Without the images, reproduce every entry exactly.

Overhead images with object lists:
= = = = =

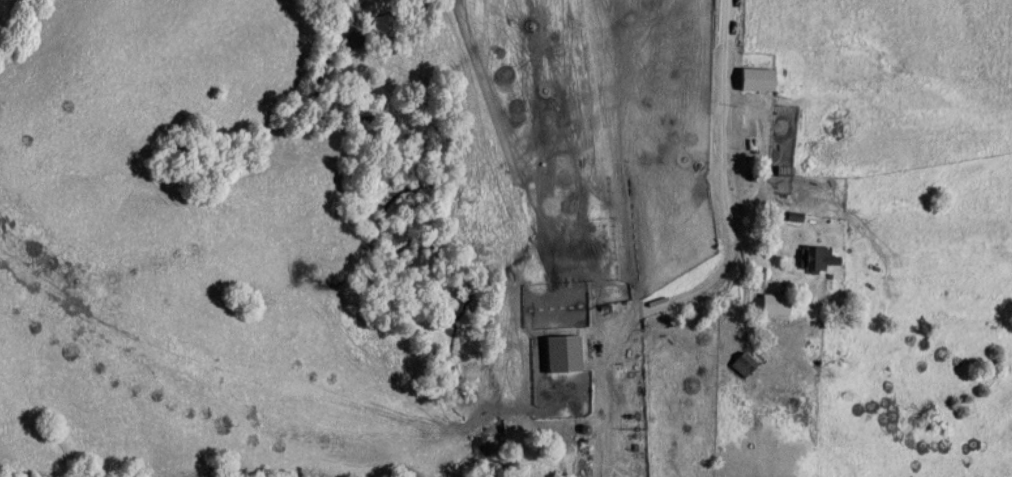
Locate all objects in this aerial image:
building: (824, 260)
road: (721, 272)
building: (832, 339)
building: (569, 355)
building: (748, 365)

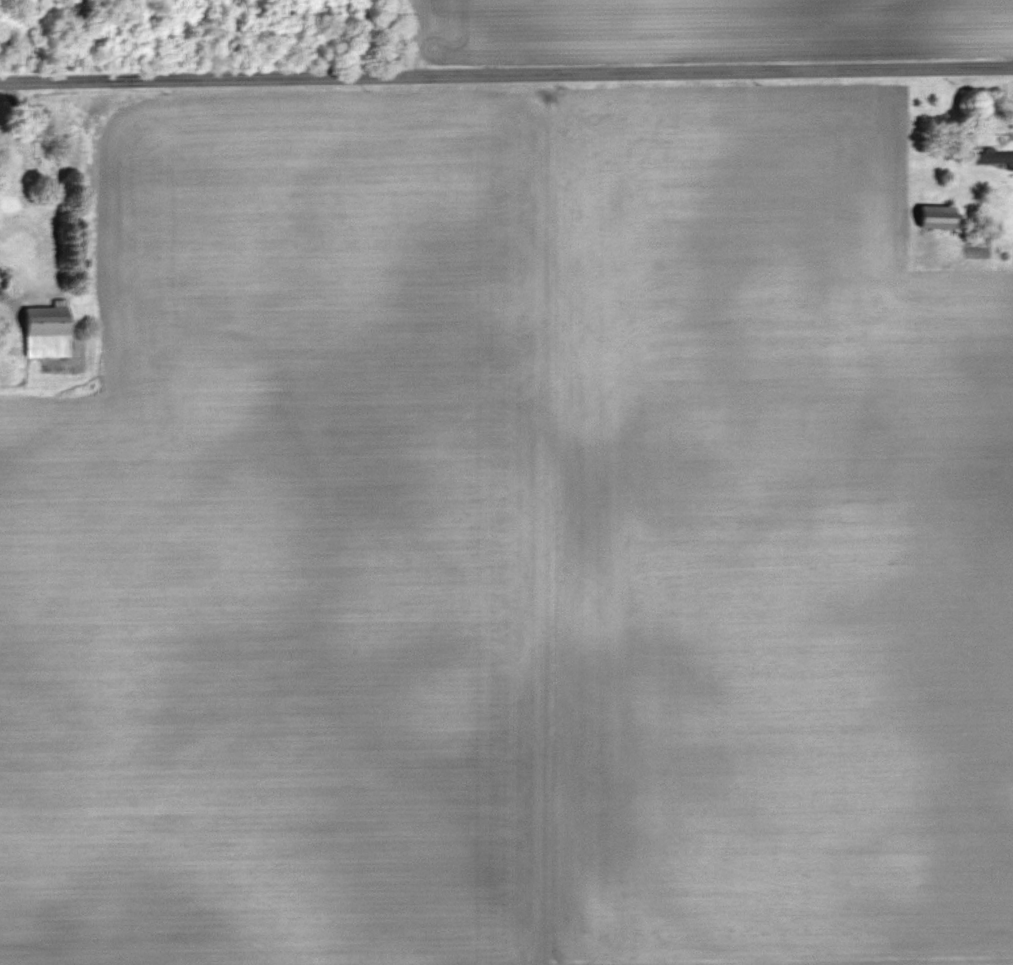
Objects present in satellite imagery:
road: (506, 74)
building: (996, 156)
building: (52, 331)

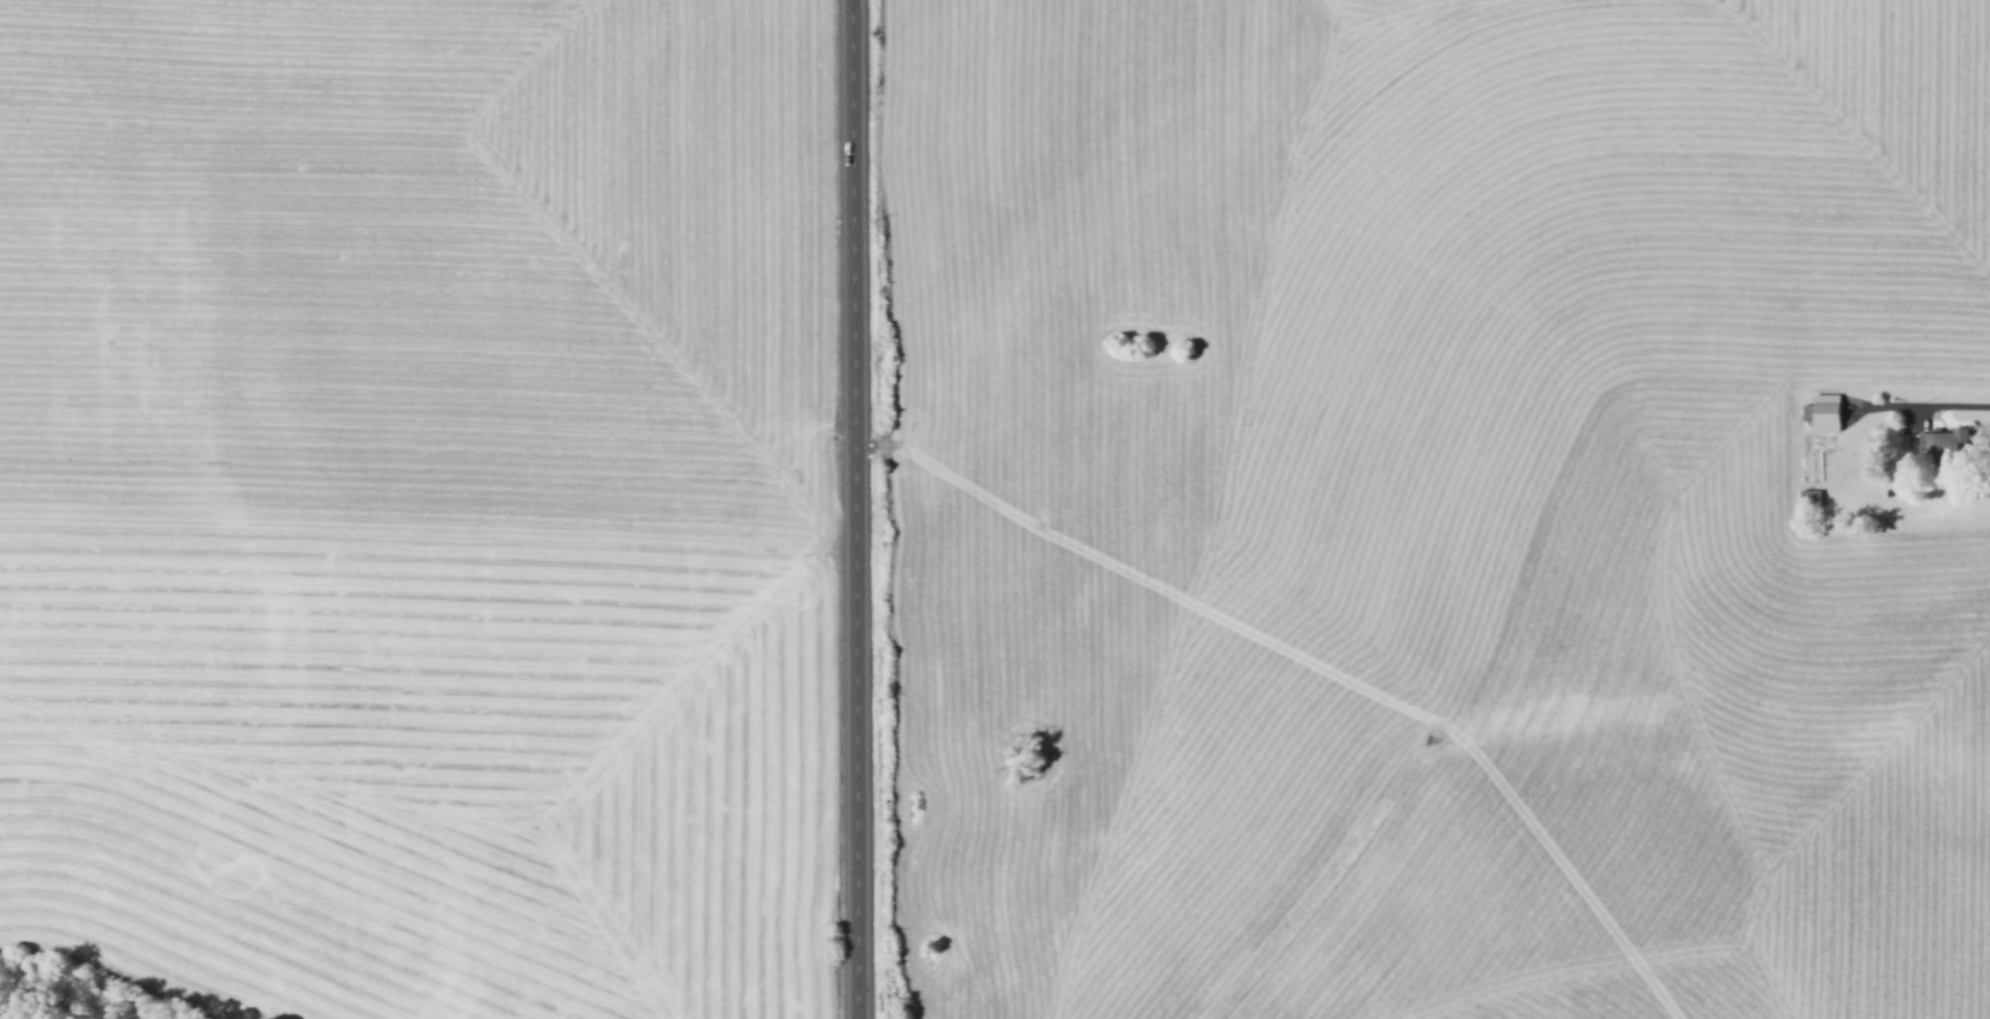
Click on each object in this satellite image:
road: (1957, 404)
building: (1826, 413)
building: (1948, 443)
building: (1812, 498)
crop: (420, 499)
road: (851, 509)
crop: (1427, 510)
building: (1847, 515)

= = = = =

Task output
Locate all objects in this aerial image:
building: (824, 260)
road: (721, 272)
building: (832, 339)
building: (569, 355)
building: (748, 365)

Objects present in satellite imagery:
road: (506, 74)
building: (996, 156)
building: (52, 331)

Click on each object in this satellite image:
road: (1957, 404)
building: (1826, 413)
building: (1948, 443)
building: (1812, 498)
crop: (420, 499)
road: (851, 509)
crop: (1427, 510)
building: (1847, 515)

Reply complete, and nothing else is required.